Exercise goal: Everything from the line containing "turquoise mushroom: 2 -> 0" through the final line of the entries, both included, should be copied exactly and with nothing else; please skip pictures.

====

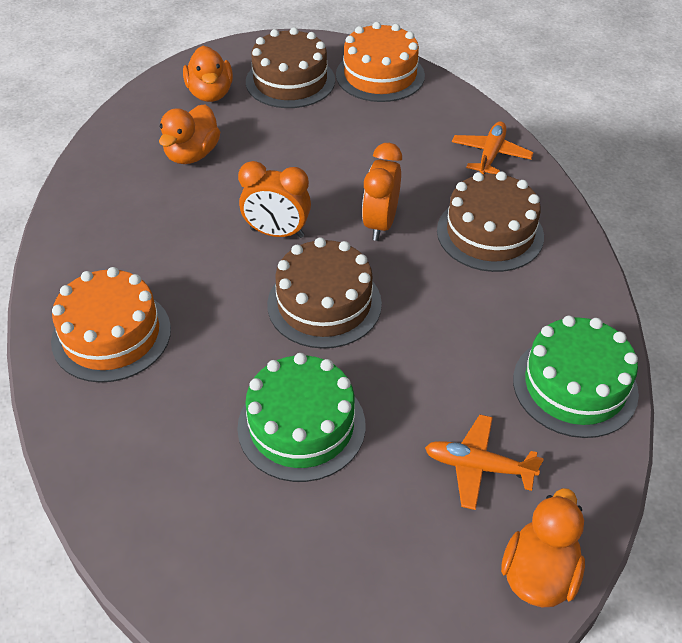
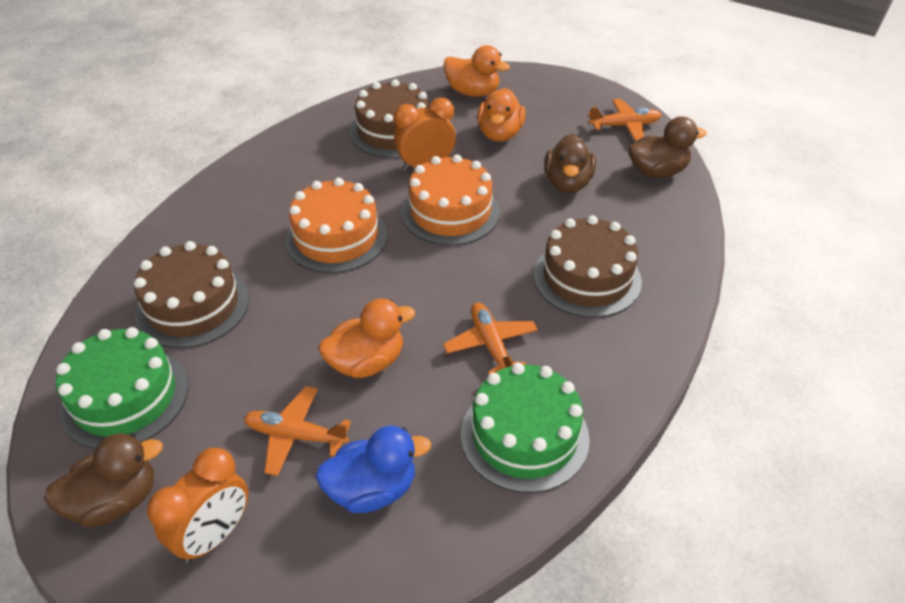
blue duck: 0 -> 1
brown duck: 0 -> 3
orange plane: 2 -> 3

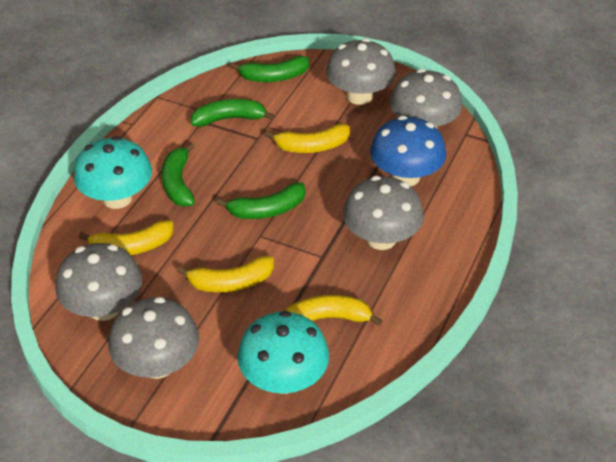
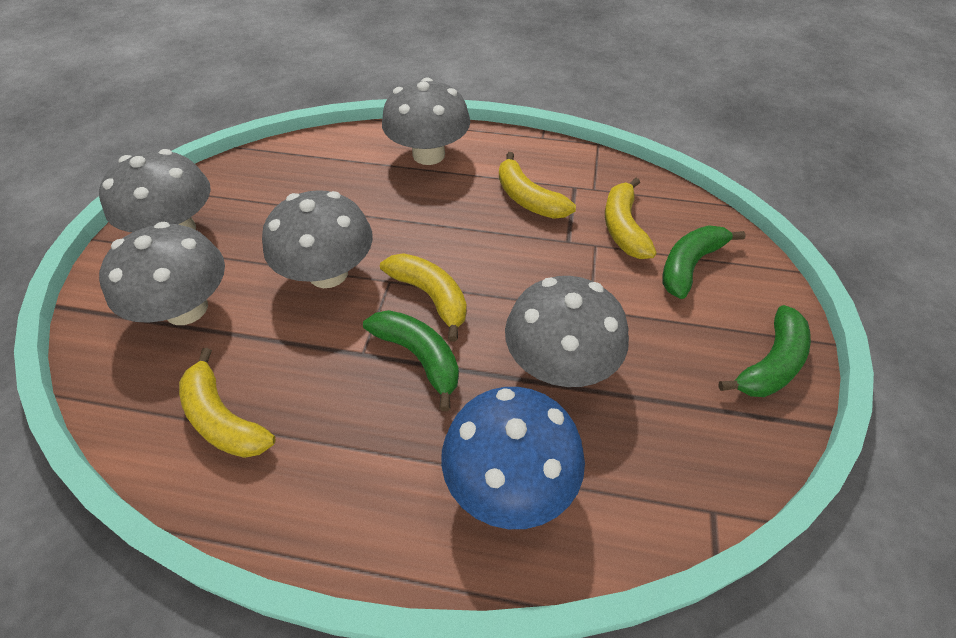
green banana: 4 -> 3
turquoise mushroom: 2 -> 0

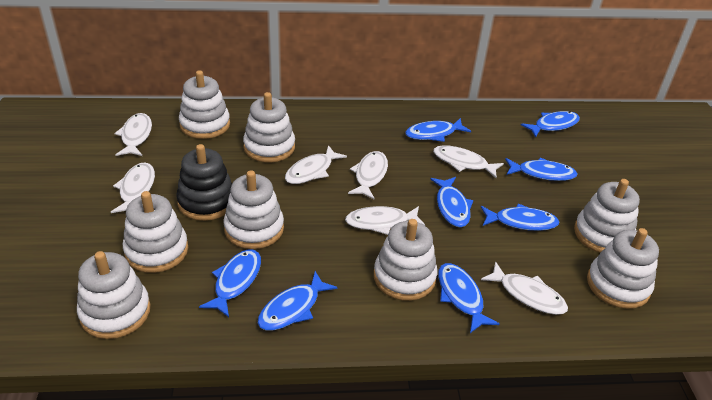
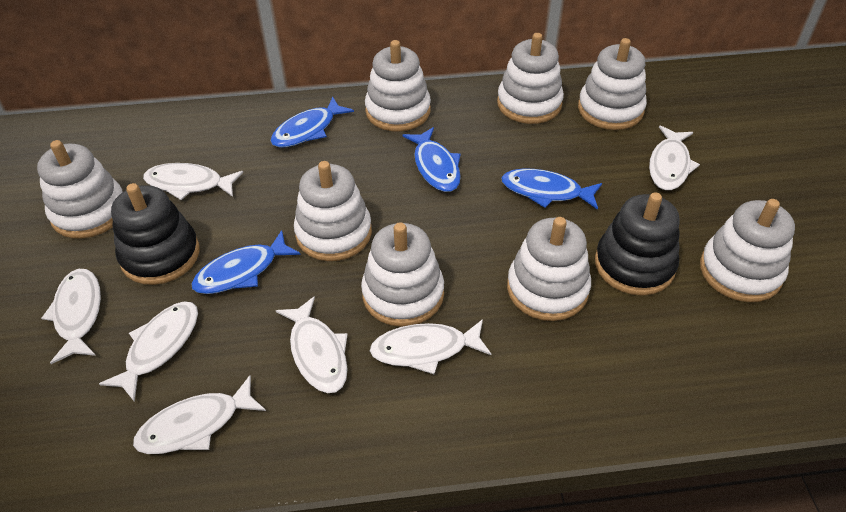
black stacking toy: 1 -> 2
blue fish: 8 -> 4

====

Answer area:
turquoise mushroom: 2 -> 0

black stacking toy: 1 -> 2
blue fish: 8 -> 4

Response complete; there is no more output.